Saved data entries

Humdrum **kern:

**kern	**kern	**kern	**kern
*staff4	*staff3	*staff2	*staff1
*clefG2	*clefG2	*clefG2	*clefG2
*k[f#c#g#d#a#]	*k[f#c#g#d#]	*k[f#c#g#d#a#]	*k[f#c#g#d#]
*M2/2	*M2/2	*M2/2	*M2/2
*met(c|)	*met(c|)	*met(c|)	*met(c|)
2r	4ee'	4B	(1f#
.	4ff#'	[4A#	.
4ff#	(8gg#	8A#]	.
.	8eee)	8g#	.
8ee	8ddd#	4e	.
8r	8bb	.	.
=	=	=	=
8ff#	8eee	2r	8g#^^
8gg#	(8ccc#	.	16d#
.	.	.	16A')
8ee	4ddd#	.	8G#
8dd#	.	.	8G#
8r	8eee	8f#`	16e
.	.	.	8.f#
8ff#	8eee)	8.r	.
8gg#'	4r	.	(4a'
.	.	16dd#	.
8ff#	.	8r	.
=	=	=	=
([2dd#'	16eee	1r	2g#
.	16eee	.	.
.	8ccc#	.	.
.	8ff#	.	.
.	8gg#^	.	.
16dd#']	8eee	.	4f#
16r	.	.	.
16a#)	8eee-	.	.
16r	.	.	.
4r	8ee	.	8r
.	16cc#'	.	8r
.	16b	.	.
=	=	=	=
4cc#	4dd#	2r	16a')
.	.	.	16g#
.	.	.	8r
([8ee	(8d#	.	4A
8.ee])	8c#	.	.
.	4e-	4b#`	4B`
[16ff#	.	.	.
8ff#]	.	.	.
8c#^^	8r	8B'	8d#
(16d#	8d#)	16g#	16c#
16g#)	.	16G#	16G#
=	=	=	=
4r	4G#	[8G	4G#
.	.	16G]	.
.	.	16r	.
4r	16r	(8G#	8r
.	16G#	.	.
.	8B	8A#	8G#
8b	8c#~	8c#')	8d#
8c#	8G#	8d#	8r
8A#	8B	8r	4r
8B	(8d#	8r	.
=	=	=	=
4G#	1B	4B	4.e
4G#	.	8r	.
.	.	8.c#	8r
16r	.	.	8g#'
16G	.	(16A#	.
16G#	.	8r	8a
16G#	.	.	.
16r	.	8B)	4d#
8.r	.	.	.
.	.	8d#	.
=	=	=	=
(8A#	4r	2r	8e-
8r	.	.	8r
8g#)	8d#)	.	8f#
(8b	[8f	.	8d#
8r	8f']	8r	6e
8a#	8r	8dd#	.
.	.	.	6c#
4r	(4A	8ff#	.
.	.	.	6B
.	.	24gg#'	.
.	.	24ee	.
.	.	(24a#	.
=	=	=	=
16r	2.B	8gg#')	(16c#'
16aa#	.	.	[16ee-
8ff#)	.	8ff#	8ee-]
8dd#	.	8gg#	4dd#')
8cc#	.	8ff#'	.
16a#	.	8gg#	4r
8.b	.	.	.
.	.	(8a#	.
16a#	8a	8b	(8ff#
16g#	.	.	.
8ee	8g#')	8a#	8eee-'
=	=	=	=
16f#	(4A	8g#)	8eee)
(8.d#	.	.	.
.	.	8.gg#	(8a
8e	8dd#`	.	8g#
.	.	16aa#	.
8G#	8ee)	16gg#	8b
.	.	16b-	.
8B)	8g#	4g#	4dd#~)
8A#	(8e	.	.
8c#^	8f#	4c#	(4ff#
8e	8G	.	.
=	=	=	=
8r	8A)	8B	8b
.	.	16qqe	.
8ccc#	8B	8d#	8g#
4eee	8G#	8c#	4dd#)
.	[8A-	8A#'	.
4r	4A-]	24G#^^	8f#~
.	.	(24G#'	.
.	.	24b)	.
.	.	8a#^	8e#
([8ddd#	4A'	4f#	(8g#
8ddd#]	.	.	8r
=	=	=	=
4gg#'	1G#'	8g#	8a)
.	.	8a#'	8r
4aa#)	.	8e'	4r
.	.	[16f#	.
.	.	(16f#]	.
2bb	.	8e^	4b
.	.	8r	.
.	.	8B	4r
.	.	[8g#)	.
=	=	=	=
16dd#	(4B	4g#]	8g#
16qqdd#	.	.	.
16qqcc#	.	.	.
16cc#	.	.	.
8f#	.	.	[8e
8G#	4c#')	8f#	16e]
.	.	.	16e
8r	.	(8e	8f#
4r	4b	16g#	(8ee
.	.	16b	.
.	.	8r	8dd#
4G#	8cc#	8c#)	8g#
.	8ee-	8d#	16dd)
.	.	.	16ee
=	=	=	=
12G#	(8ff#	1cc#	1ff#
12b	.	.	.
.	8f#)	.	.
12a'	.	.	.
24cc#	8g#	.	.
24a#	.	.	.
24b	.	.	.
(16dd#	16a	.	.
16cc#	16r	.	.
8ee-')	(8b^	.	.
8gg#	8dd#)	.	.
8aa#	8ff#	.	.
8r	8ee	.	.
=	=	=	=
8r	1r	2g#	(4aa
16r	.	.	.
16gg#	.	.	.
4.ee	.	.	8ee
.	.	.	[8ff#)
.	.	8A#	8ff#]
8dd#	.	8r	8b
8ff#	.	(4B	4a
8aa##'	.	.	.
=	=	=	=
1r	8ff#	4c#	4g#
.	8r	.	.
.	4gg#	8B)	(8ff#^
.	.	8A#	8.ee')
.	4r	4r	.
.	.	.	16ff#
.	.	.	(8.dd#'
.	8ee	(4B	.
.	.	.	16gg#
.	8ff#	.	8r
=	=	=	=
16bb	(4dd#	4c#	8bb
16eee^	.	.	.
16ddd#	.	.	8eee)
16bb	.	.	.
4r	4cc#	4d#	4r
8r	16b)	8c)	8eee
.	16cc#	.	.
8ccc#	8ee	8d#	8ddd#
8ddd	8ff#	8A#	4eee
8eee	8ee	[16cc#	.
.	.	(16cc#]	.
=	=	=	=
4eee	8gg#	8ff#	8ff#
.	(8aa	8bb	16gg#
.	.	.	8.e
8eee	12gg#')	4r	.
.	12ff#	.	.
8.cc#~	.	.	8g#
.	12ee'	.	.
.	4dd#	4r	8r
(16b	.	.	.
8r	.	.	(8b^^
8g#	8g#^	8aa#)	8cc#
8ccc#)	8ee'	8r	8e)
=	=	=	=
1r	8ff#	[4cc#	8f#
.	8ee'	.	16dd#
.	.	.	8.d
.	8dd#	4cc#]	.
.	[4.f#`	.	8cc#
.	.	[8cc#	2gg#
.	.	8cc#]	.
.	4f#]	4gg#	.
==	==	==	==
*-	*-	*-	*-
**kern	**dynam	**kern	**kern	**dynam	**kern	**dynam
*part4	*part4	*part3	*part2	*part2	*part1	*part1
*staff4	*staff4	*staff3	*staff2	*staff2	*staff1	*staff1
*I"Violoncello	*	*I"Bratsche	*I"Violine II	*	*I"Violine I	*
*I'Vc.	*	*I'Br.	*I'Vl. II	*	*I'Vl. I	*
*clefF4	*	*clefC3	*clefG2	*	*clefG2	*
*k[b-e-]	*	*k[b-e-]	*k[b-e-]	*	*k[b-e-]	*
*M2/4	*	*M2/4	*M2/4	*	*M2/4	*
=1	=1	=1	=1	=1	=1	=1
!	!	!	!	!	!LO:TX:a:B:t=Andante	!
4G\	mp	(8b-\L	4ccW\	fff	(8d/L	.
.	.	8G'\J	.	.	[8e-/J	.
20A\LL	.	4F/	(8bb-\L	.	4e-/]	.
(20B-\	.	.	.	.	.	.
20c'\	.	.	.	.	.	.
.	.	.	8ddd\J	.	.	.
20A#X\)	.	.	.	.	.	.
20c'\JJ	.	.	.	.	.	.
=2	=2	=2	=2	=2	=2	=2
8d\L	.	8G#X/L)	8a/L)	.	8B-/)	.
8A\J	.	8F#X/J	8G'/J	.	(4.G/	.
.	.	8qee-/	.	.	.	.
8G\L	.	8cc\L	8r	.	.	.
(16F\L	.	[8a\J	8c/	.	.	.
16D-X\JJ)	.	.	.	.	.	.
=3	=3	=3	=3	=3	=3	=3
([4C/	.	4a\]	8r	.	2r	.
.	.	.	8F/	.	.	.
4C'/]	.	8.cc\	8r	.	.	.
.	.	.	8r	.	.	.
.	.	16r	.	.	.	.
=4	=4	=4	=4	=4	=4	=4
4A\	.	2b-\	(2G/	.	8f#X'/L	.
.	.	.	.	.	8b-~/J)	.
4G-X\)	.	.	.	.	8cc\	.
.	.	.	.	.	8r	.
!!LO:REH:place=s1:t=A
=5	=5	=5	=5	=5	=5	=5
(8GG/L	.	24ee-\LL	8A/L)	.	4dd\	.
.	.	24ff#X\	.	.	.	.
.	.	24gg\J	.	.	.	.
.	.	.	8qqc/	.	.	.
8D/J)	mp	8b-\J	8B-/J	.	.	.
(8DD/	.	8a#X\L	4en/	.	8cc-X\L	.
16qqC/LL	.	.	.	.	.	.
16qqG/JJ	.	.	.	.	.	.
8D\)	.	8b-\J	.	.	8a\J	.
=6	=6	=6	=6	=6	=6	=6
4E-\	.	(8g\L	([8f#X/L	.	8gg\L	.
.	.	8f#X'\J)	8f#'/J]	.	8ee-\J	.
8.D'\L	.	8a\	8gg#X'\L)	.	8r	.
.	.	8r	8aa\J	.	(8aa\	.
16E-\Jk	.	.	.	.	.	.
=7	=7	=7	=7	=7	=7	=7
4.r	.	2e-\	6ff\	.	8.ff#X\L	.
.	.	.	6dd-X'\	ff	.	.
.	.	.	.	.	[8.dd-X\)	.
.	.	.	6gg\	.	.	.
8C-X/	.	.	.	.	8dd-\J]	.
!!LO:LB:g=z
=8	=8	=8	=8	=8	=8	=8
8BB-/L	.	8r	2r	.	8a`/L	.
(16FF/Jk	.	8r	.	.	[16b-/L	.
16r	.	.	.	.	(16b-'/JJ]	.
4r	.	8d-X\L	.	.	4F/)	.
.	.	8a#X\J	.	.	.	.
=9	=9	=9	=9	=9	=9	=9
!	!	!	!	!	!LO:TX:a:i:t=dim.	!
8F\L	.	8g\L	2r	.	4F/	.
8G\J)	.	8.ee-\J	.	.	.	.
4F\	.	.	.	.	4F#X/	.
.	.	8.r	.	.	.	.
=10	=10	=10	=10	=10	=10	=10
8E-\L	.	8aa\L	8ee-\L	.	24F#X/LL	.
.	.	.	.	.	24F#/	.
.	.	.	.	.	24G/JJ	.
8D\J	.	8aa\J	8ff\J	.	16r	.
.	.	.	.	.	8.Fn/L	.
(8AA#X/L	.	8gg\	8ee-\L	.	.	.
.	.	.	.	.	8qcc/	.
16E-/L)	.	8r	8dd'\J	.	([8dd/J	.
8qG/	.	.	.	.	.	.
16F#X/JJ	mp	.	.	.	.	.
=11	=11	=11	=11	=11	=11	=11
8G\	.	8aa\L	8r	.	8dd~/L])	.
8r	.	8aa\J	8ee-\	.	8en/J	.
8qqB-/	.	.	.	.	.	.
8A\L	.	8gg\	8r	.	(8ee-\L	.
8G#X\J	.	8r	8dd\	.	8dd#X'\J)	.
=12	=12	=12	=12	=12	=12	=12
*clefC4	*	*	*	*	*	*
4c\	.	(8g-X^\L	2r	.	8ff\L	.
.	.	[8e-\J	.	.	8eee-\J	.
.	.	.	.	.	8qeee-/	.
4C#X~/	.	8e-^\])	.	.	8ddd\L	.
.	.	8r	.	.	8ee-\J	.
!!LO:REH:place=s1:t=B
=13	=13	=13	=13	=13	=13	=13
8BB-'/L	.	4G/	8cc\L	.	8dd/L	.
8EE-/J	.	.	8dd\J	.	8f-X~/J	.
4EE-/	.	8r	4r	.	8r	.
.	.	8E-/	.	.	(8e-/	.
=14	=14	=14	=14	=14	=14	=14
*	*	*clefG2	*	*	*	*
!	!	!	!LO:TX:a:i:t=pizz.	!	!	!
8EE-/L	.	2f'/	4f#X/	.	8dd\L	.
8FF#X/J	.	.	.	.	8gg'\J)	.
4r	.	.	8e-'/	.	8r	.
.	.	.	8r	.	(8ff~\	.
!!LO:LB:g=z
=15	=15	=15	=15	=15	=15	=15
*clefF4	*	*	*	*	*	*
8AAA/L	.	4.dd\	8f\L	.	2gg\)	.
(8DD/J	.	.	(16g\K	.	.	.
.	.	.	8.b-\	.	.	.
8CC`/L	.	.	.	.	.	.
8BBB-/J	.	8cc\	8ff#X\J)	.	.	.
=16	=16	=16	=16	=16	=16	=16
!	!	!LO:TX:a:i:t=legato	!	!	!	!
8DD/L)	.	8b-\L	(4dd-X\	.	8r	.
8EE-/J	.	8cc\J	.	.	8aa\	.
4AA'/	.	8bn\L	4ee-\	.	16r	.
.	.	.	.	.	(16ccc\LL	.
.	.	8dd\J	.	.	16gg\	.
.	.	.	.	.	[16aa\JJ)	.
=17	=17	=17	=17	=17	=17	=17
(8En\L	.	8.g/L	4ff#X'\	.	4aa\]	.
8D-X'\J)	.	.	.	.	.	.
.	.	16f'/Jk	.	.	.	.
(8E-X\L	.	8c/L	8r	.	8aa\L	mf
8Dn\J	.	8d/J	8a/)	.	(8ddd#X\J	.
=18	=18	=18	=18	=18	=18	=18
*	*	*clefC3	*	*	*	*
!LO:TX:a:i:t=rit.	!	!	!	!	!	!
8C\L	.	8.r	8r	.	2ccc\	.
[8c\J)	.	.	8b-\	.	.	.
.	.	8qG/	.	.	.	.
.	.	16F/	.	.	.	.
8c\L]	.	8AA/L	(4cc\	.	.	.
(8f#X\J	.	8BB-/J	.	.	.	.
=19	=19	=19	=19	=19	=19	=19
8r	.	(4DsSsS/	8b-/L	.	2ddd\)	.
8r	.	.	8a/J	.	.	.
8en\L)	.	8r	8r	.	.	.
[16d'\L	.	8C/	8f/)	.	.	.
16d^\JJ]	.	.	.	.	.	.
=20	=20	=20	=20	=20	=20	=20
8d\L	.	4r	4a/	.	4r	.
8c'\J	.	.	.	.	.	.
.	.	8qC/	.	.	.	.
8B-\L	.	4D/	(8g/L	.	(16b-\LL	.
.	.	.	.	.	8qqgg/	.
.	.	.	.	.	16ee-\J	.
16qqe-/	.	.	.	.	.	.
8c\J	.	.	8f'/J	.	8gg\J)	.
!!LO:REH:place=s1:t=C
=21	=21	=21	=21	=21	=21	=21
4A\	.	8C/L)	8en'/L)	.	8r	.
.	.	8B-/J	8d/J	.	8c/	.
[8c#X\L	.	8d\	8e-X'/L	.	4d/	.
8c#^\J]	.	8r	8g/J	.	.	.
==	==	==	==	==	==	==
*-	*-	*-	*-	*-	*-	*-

> _Directive_: Please count the lines in the material above that contain the string "place", treating uppercase and lowercase letters as different. Reply with the number alone.

> _Full output_: 3